§ **Exercise prompt**: Exactly as they appear below, repeat the lines from the one with "R102: none -> 1k (GND, VMID)" through the one with "SW101: button (DC_IN, VS)", and no others.

§ **Given records**:
______
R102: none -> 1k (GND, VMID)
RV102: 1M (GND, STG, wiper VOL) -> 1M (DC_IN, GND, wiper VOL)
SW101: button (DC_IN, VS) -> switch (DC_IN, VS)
______
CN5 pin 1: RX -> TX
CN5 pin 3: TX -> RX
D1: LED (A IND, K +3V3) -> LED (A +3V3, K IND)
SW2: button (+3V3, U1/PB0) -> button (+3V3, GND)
______
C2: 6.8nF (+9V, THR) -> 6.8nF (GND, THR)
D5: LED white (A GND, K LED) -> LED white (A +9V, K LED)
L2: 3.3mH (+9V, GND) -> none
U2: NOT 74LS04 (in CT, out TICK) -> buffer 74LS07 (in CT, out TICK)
______
§ **Solution for this task**:
R102: none -> 1k (GND, VMID)
RV102: 1M (GND, STG, wiper VOL) -> 1M (DC_IN, GND, wiper VOL)
SW101: button (DC_IN, VS) -> switch (DC_IN, VS)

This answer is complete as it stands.